- [EXERCISE AIM]
Across the entries below, count the lines in which the word "brown" occurs. Reply with the count alone.

Data items

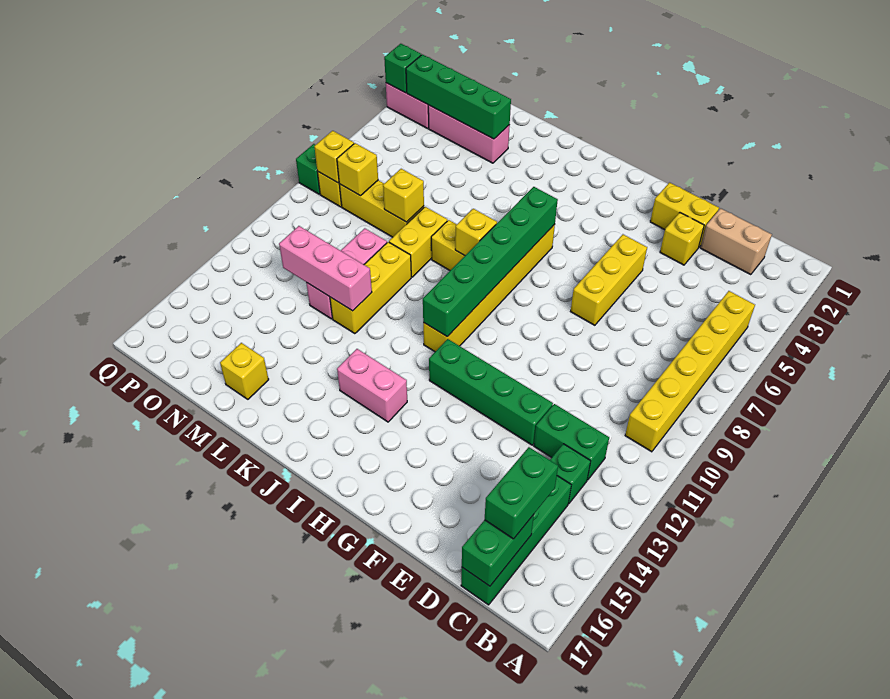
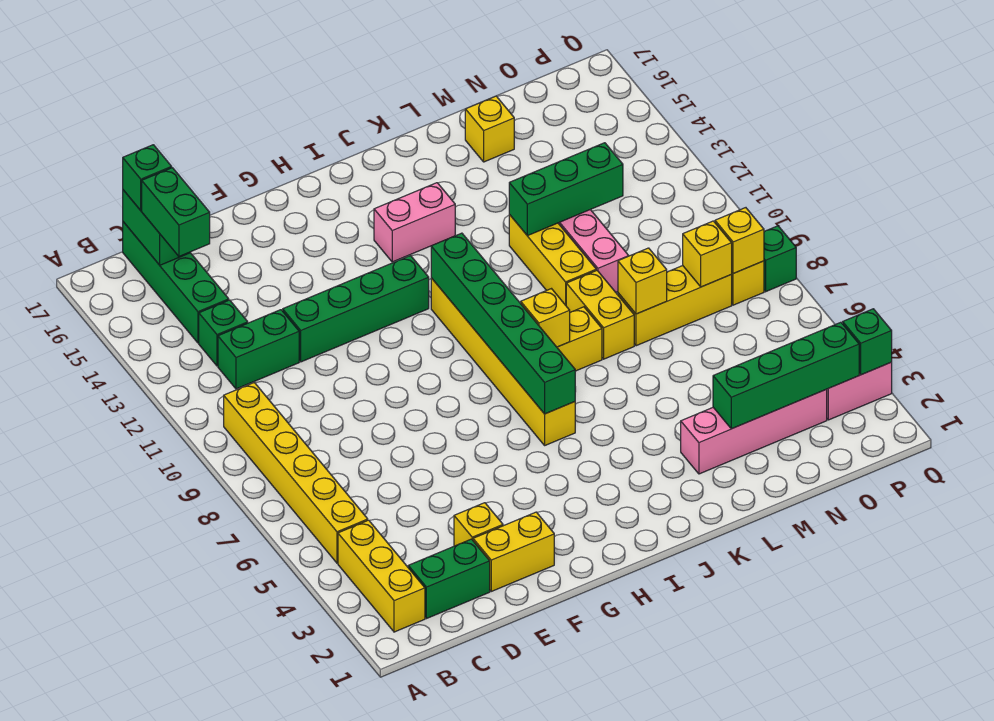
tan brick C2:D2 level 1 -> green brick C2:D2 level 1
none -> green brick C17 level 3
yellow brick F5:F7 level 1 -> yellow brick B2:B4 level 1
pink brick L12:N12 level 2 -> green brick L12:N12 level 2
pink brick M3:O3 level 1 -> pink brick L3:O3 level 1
--
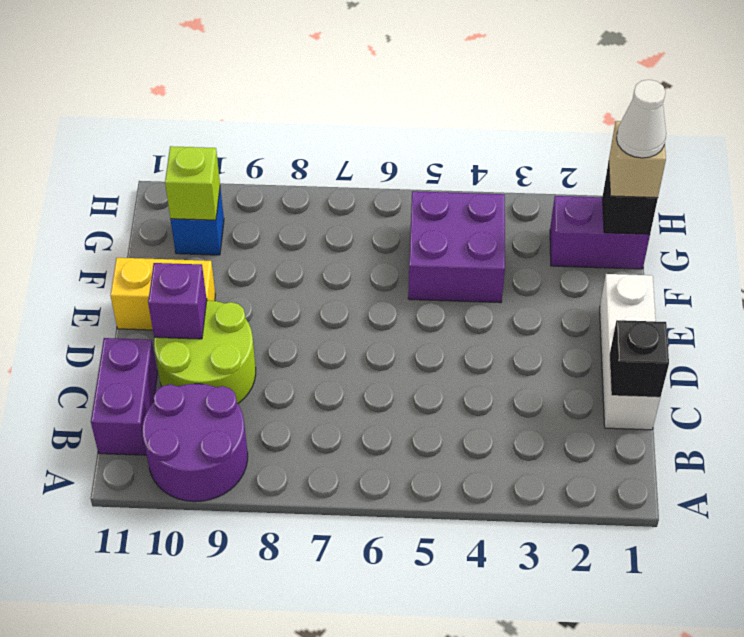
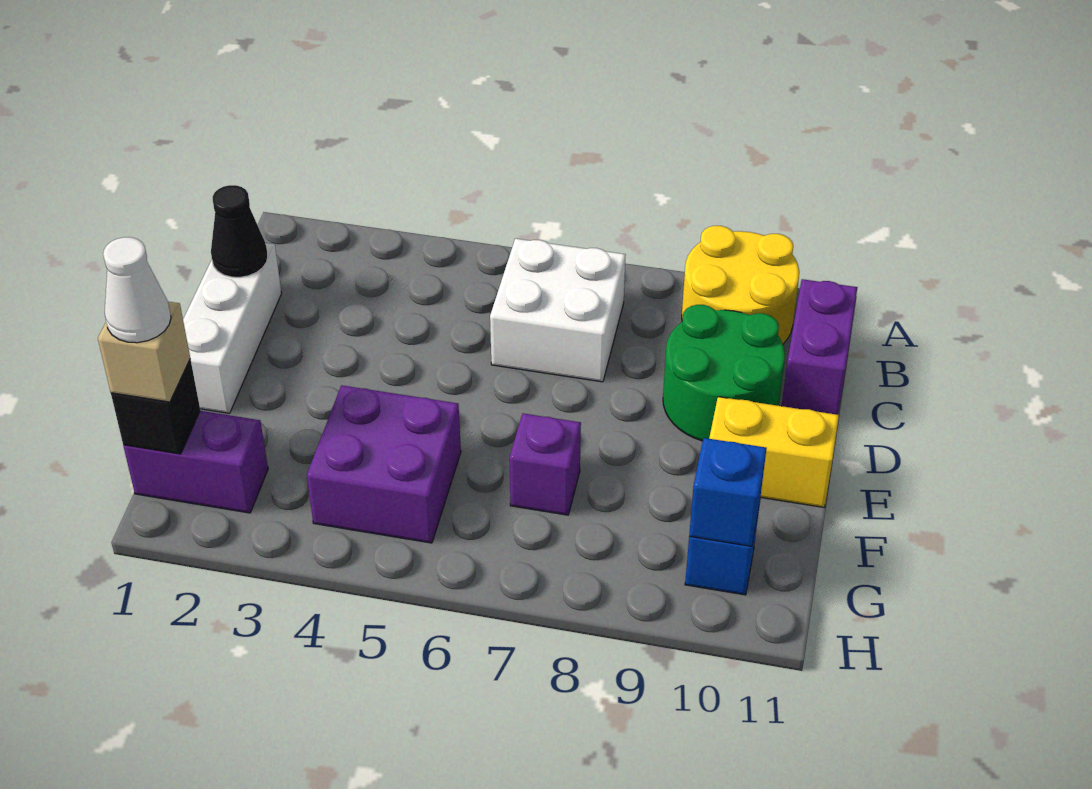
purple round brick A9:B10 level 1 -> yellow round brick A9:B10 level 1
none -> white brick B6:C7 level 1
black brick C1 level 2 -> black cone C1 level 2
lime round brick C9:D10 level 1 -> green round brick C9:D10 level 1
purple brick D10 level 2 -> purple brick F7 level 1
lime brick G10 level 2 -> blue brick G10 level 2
* * *
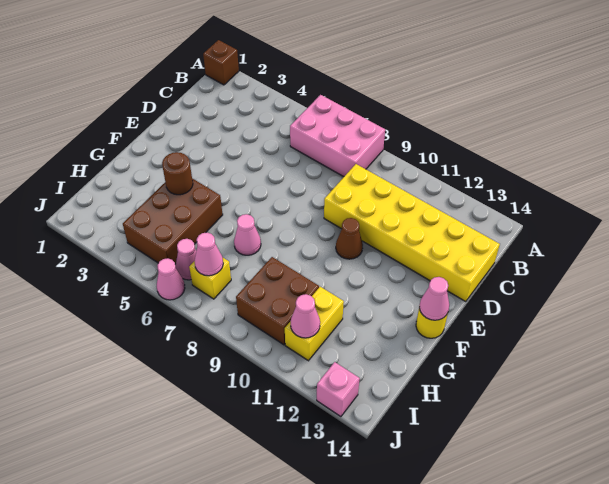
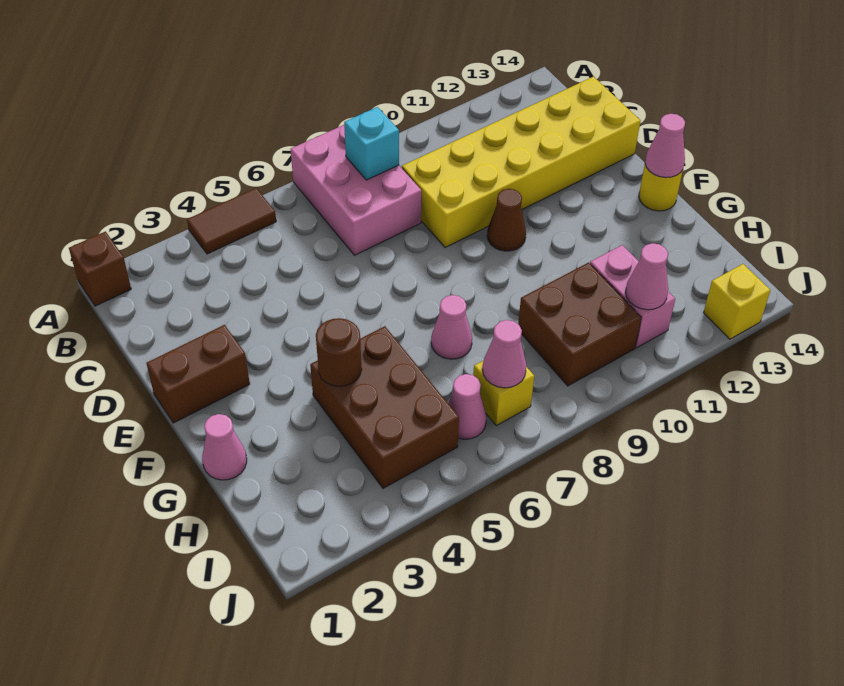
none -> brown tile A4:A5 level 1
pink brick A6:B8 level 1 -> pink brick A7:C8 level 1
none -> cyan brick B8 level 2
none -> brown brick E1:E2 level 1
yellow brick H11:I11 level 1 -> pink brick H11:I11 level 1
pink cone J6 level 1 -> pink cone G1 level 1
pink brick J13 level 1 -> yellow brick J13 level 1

- [YOUR SOLUTION]
2